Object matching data
_ _ _ _

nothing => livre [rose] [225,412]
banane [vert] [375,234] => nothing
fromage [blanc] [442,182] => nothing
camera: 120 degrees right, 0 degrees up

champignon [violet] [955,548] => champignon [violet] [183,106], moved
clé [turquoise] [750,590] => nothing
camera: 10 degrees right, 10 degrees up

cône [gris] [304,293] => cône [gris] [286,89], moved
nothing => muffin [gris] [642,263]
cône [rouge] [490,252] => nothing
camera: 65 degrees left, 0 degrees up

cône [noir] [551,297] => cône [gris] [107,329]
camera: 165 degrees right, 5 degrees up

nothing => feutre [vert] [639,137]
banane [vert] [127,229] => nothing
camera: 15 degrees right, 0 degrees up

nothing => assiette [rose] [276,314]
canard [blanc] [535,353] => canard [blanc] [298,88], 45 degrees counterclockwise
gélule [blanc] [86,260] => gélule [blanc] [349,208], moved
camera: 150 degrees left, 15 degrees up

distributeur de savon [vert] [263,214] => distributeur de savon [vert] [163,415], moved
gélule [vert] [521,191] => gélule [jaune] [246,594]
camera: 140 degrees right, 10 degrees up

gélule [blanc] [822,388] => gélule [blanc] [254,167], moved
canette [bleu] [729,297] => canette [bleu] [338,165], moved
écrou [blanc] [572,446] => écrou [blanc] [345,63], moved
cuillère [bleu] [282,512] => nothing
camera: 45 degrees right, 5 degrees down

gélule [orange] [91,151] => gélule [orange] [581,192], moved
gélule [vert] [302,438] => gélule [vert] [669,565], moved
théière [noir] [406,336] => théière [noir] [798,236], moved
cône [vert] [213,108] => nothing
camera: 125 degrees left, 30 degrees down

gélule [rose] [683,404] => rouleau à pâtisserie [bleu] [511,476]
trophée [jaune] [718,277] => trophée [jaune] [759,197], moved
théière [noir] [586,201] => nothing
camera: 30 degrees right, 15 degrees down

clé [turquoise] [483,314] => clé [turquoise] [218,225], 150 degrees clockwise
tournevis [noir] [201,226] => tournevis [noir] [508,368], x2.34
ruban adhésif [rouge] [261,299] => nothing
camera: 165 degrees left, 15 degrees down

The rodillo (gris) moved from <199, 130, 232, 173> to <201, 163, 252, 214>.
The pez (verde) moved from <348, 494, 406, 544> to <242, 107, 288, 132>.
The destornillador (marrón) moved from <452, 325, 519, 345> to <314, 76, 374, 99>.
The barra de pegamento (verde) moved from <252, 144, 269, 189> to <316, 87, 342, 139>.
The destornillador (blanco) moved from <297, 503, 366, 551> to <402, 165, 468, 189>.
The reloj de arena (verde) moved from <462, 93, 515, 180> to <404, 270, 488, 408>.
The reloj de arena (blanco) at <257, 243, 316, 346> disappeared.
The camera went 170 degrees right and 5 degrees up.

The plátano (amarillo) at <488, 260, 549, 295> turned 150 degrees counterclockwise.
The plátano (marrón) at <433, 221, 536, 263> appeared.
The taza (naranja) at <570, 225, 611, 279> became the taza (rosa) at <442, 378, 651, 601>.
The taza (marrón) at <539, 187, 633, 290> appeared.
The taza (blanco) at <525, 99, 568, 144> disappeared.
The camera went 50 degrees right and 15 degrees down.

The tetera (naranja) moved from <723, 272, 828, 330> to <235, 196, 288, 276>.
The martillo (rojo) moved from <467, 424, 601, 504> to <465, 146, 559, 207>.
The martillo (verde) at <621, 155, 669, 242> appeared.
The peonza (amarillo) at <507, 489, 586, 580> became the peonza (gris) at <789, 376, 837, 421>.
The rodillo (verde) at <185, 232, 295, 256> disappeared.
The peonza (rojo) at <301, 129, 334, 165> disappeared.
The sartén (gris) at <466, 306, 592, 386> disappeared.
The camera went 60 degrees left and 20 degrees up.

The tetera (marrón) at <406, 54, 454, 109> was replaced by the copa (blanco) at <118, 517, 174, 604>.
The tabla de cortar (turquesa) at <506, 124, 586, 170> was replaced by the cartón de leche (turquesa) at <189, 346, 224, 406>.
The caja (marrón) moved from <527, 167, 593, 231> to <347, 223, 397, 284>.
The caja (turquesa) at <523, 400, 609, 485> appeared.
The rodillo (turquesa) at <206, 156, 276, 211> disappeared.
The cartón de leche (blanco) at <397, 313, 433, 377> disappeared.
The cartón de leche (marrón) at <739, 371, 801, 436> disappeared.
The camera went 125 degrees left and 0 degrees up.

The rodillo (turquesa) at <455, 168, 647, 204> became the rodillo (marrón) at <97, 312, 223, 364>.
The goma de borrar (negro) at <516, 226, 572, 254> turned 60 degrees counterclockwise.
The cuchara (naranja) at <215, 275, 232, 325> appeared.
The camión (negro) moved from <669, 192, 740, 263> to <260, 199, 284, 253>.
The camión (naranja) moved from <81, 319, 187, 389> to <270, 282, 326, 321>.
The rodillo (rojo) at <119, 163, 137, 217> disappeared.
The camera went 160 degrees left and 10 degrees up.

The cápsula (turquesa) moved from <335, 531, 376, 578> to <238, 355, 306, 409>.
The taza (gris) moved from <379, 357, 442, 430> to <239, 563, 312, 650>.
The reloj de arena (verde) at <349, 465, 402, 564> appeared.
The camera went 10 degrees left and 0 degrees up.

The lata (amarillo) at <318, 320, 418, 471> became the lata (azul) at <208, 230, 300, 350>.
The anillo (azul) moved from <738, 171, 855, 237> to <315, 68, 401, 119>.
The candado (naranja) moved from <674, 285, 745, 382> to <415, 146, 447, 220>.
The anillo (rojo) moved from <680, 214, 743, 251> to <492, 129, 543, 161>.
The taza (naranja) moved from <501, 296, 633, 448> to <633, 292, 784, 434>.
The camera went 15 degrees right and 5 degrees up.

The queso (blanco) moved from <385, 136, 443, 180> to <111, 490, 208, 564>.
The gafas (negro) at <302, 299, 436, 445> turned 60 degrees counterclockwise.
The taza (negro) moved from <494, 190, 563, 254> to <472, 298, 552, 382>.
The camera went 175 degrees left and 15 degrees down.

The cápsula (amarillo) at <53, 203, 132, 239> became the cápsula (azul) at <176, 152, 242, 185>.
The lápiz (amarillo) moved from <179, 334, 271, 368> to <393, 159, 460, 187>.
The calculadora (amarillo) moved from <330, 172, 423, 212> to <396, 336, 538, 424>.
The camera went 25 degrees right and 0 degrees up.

_ _ _ _

TASK ITEM:
The answer must be a single number: the count of lines in the records above that contain the word "destornillador".

OUTPUT OF THE TASK:
2